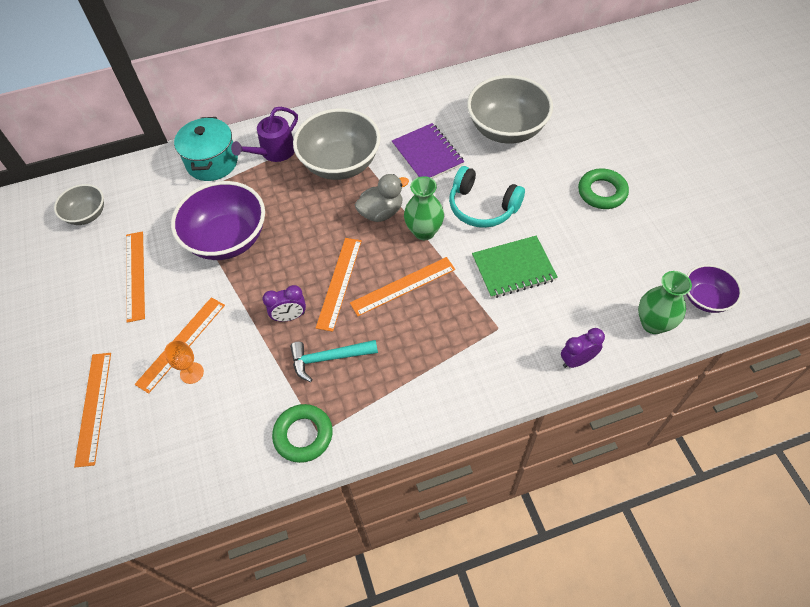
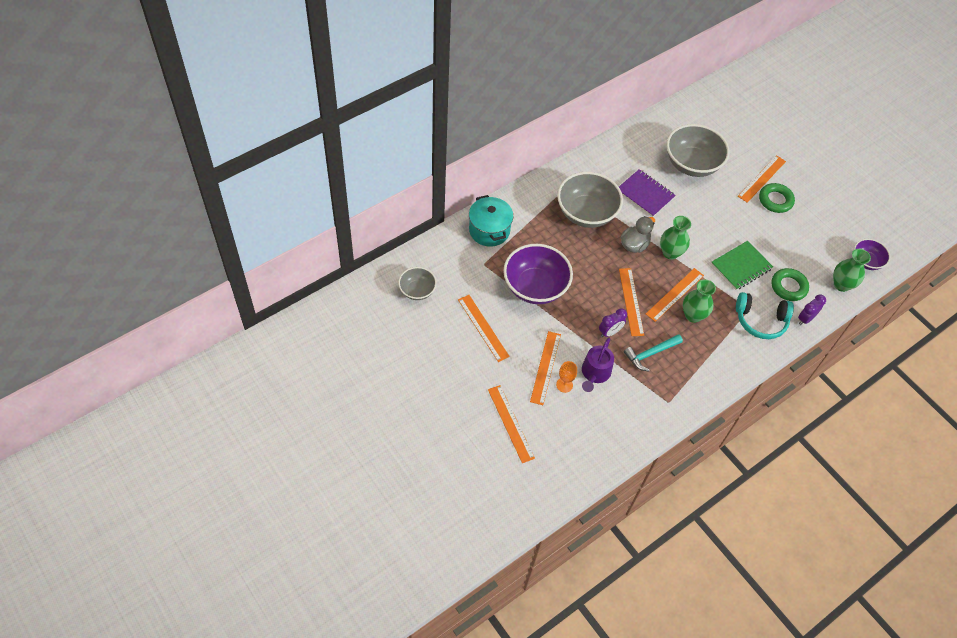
camera: 25 degrees left, 0 degrees up
(274, 152) = (532, 213): purple watering can -> purple watering can (595, 373)
(303, 435) = (659, 406): green ring -> green ring (788, 287)
(414, 319) = (693, 315): none -> green vase
(482, 207) = (701, 226): turquoise headphones -> turquoise headphones (760, 320)
(594, 162) = (762, 178): none -> orange ruler

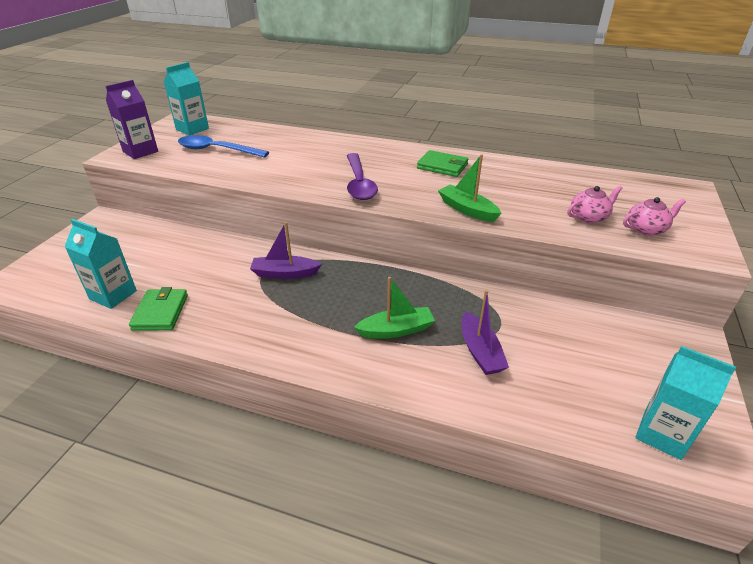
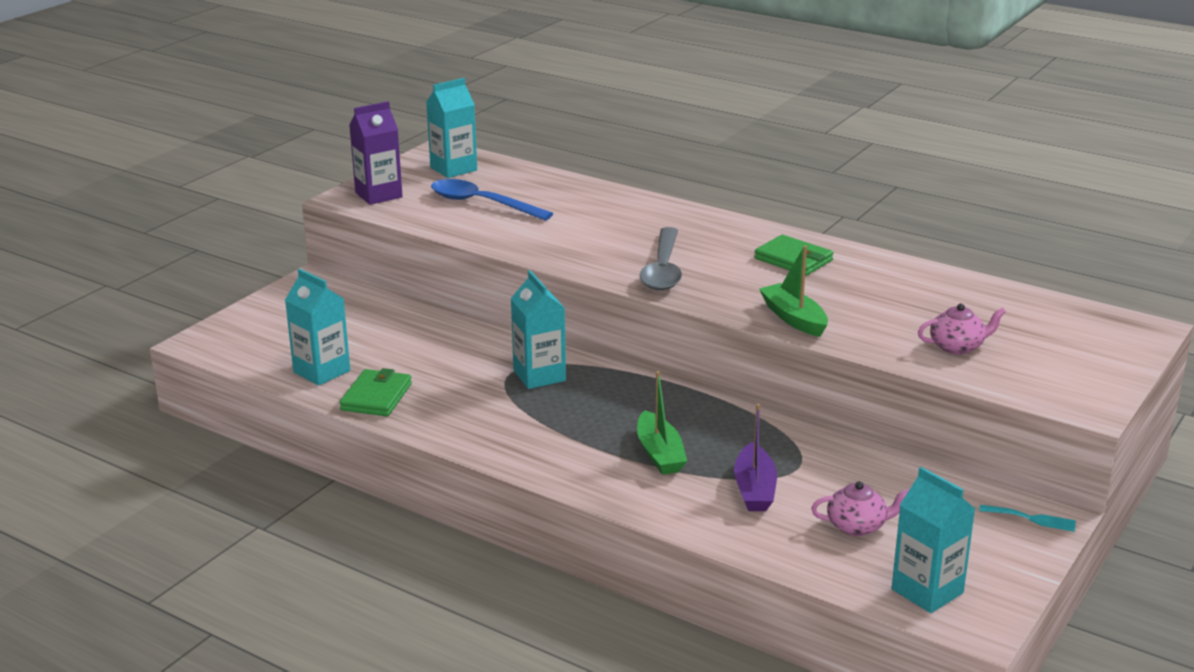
camera: 15 degrees right, 10 degrees down
(285, 273) = (539, 376): purple boat -> turquoise carton
(359, 183) = (663, 270): purple spoon -> grey spoon
(396, 330) = (660, 454): green boat -> green boat turned 75 degrees clockwise
(646, 229) = (1026, 370): pink teapot -> pink teapot (857, 526)
(683, 342) = (1032, 519): none -> turquoise fork

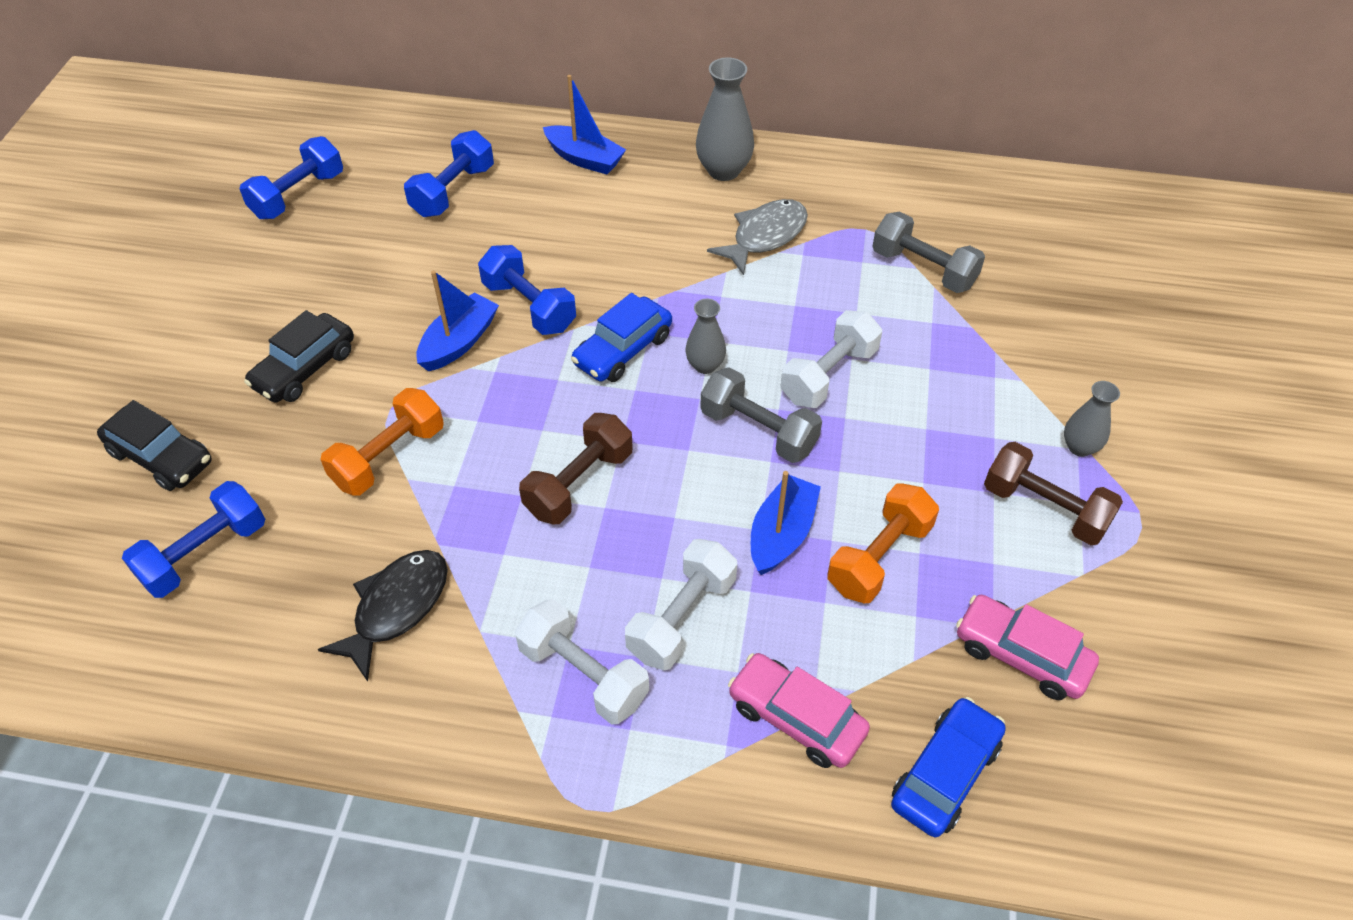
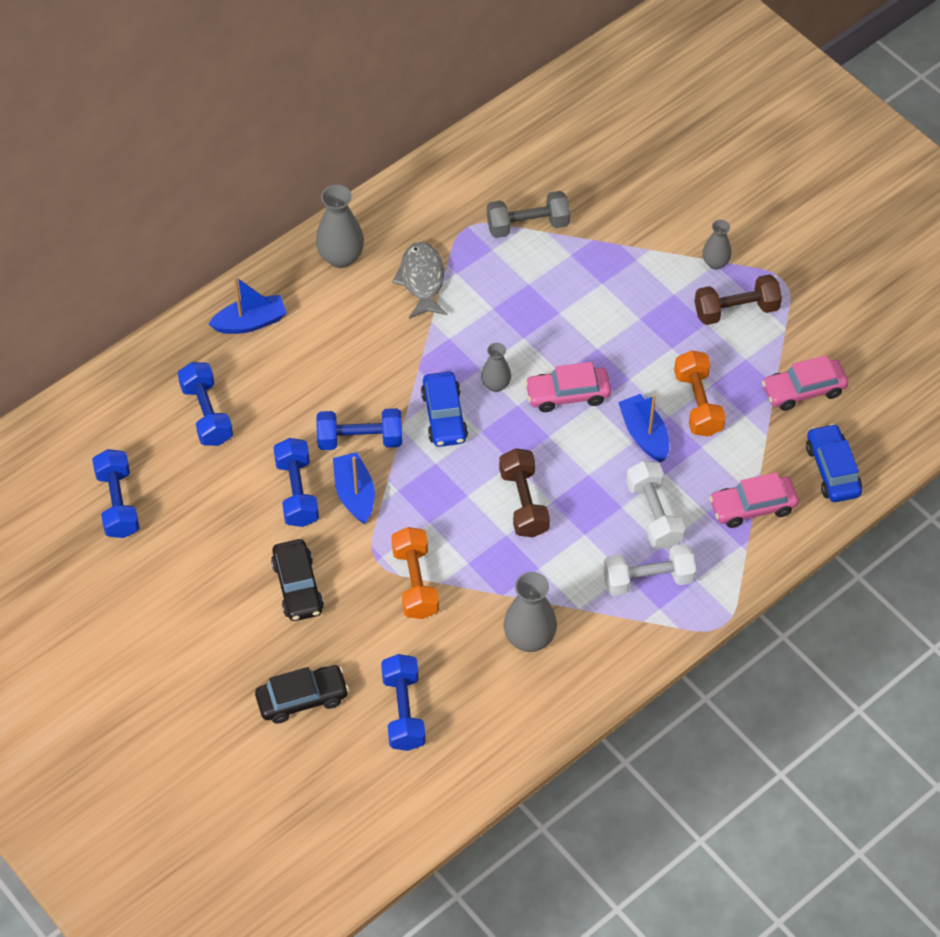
camera: 50 degrees left, 5 degrees up
(396, 608) = (529, 638): black fish -> grey vase
(421, 300) = (297, 492): none -> blue dumbbell
(758, 431) = (567, 394): grey dumbbell -> pink car
(828, 375) = (560, 332): white dumbbell -> none

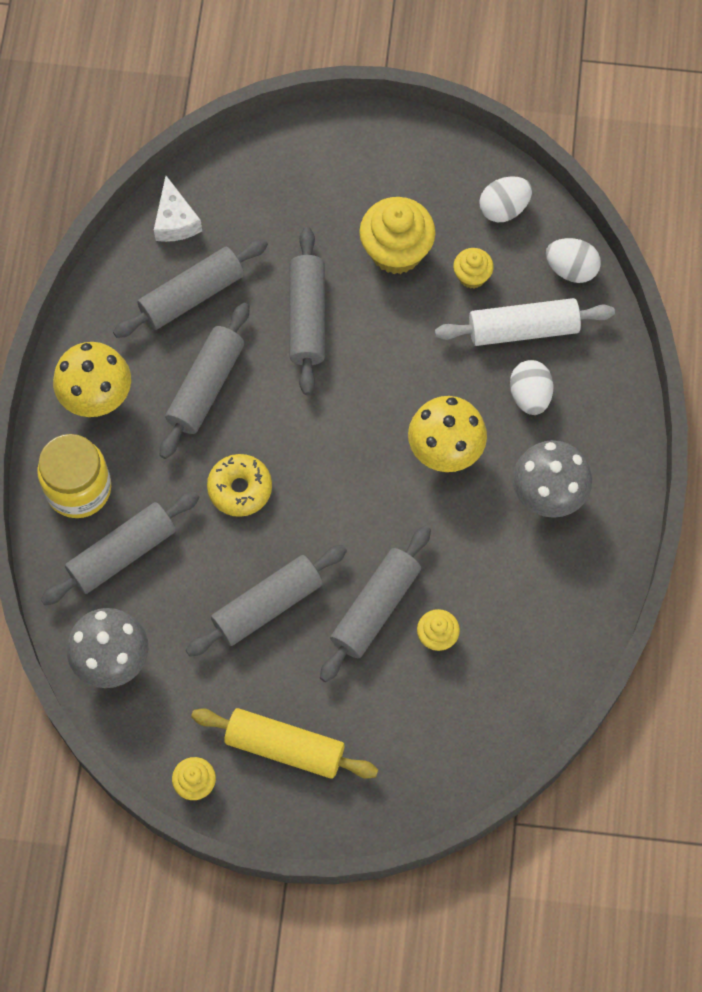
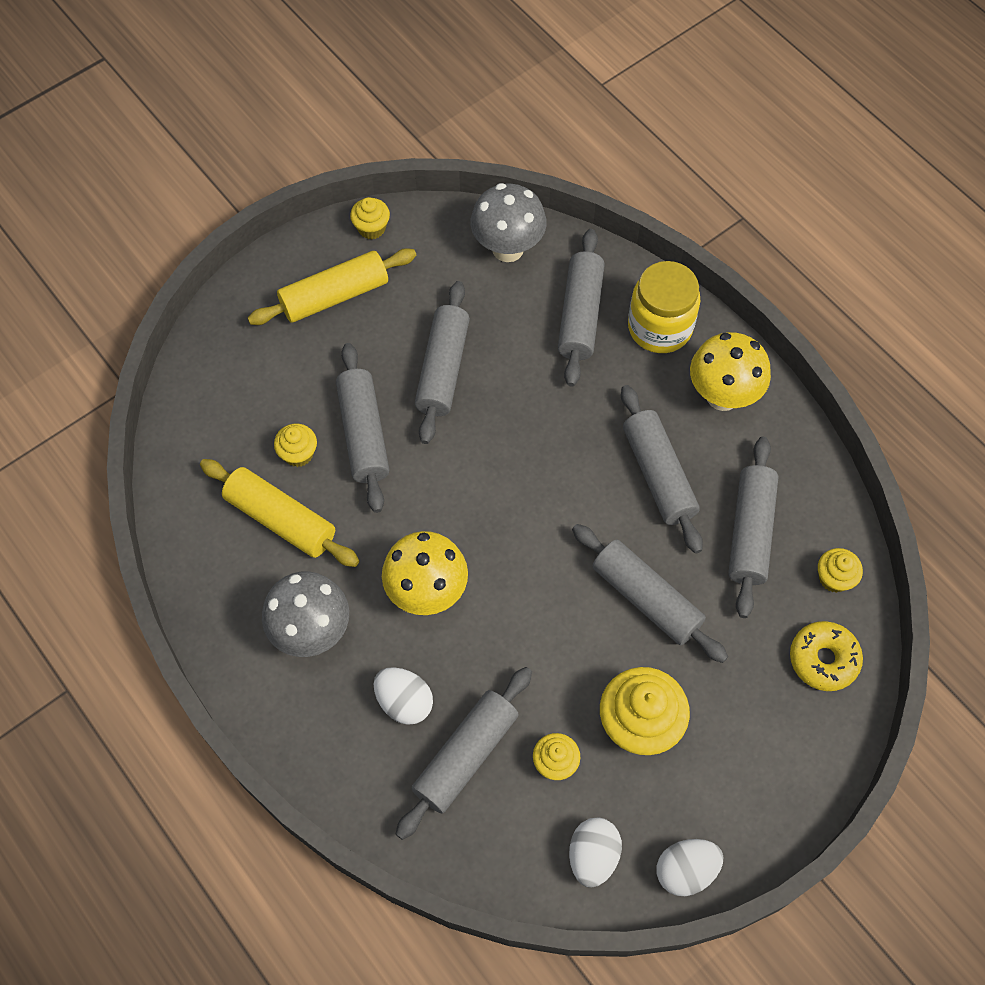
camera: 135 degrees right, 5 degrees down
(175, 221) = (834, 578): white cheese -> yellow cupcake
(240, 488) = (550, 427): yellow donut -> yellow donut (823, 659)
(495, 596) = (281, 519): none -> yellow rolling pin
(523, 329) = (466, 756): white rolling pin -> grey rolling pin
(571, 269) = (478, 854): white egg -> white egg (685, 870)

************

### WHAT YOU SHOULD DO
Nothing but the lines from the one containing "(359, 183) = (663, 270): purple" through the end of the listing should be printed, each exactly as it appears and without pictures.

### EXERCISE SOLUTION
(359, 183) = (663, 270): purple spoon -> grey spoon
(396, 330) = (660, 454): green boat -> green boat turned 75 degrees clockwise
(646, 229) = (1026, 370): pink teapot -> pink teapot (857, 526)
(683, 342) = (1032, 519): none -> turquoise fork

camera: 50 degrees left, 5 degrees up
(396, 608) = (529, 638): black fish -> grey vase
(421, 300) = (297, 492): none -> blue dumbbell
(758, 431) = (567, 394): grey dumbbell -> pink car
(828, 375) = (560, 332): white dumbbell -> none

camera: 135 degrees right, 5 degrees down
(175, 221) = (834, 578): white cheese -> yellow cupcake
(240, 488) = (550, 427): yellow donut -> yellow donut (823, 659)
(495, 596) = (281, 519): none -> yellow rolling pin
(523, 329) = (466, 756): white rolling pin -> grey rolling pin
(571, 269) = (478, 854): white egg -> white egg (685, 870)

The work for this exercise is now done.